● TASK DESCRIPTION
Take the data below and filter it for lines containing the word "gobelet"; show each line found.

━━ STUDY MATERIAL ━━

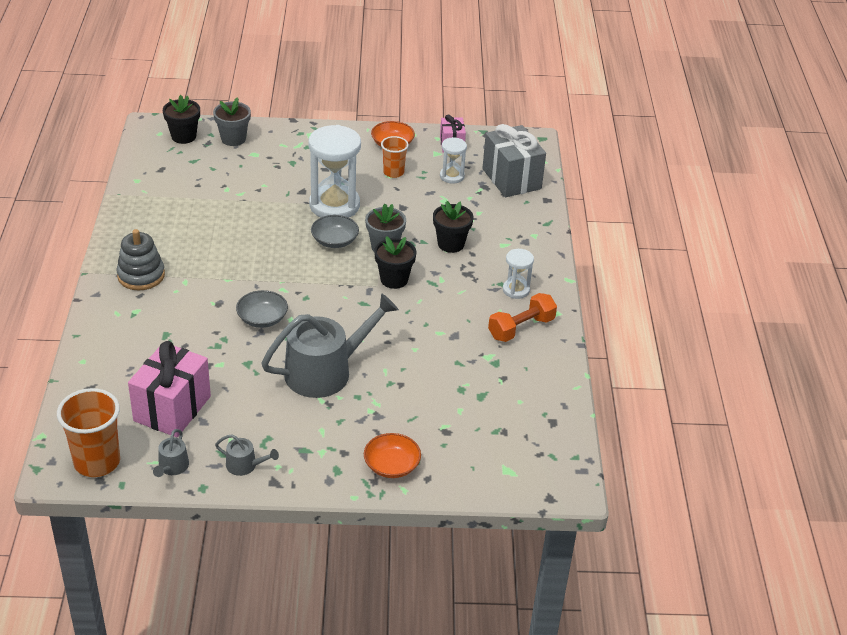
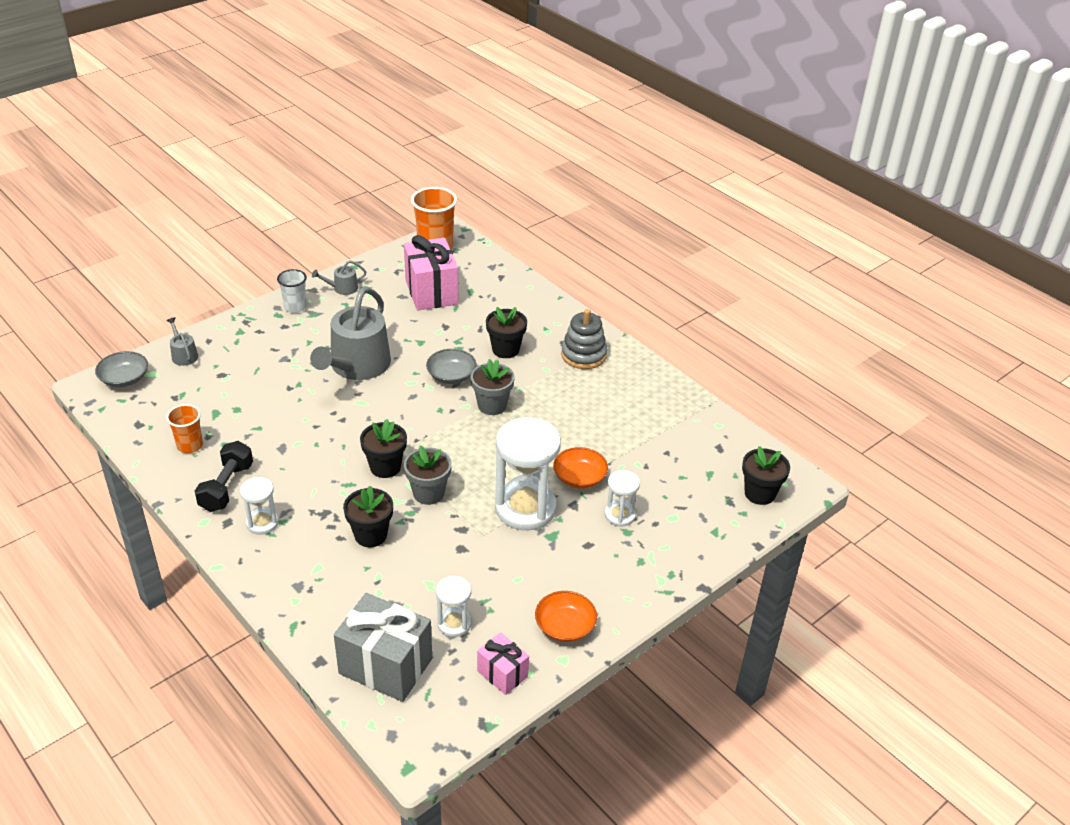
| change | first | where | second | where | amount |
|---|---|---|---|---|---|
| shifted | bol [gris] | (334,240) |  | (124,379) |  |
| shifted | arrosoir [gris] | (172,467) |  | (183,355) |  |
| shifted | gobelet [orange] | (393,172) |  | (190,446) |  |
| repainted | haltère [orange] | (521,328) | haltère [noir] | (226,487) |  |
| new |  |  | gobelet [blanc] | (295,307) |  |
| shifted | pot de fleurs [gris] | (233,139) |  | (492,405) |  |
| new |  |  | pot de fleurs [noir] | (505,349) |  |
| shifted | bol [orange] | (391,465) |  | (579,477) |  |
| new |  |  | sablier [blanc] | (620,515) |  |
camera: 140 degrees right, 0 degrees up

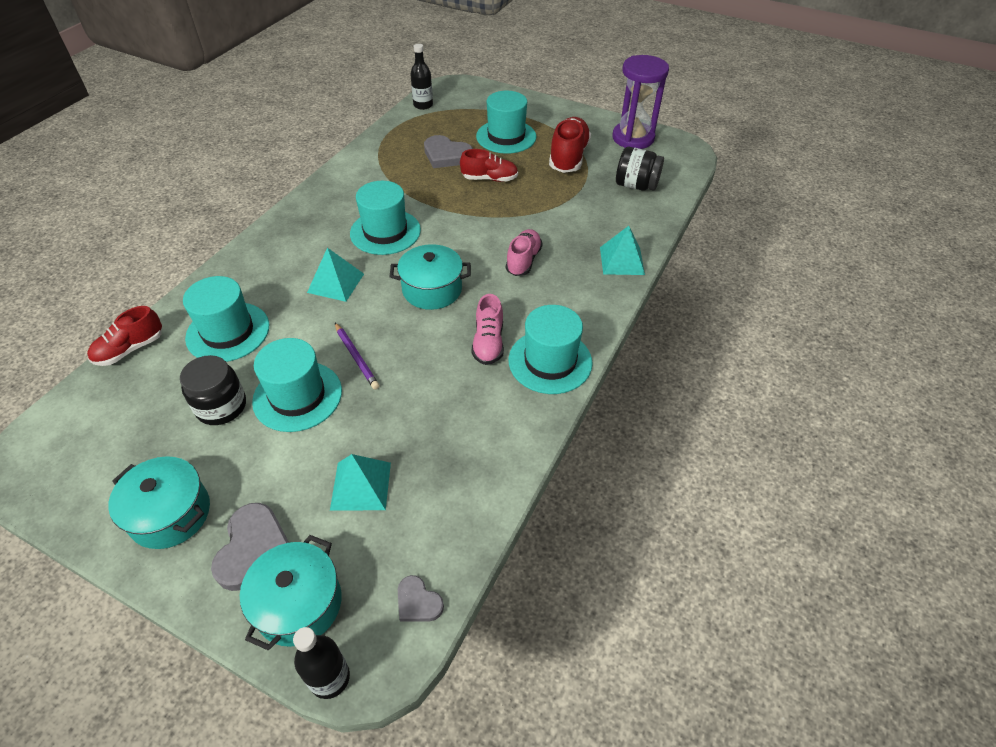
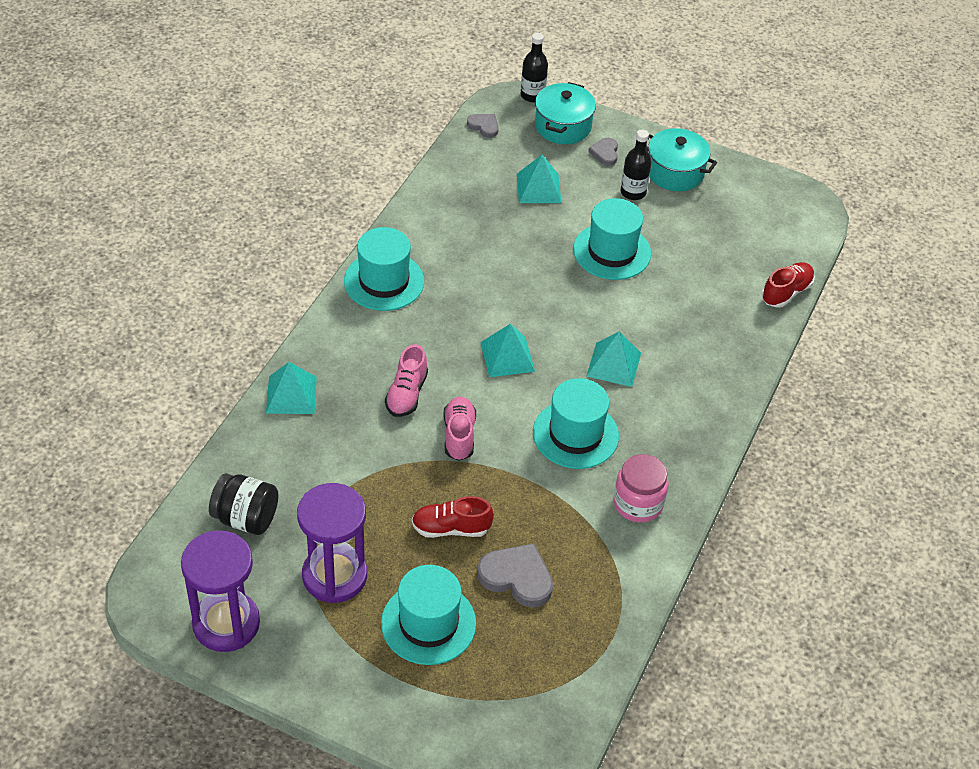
| change | first | where | second | where | amount |
|---|---|---|---|---|---|
| swapped | chaussure [rouge] | (568,157) | sablier [violet] | (334,575) |  |
| shifted | chaussure [rose] | (488,343) |  | (459,435) |  |
| swapped | marmite [turquoise] | (432,289) | pyramide [turquoise] | (507,356) |  |
| scaled | cœur [gris] | (253,548) |  | (605,153) | x0.57 |
| new |  |  | bocal [rose] | (638,503) |  |
| shifted | bouteille [noir] | (423,105) |  | (633,192) |  |
| gone | bocal [noir] | (221,406) |  |  |  |
| gone | chapeau [turquoise] | (228,332) |  |  |  |
| gone | crayon [violet] | (356,357) |  |  |  |
camera: 175 degrees right, 0 degrees up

━━━

● RESPONSE TO THE EXERCISE
| shifted | gobelet [orange] | (393,172) |  | (190,446) |  |
| new |  |  | gobelet [blanc] | (295,307) |  |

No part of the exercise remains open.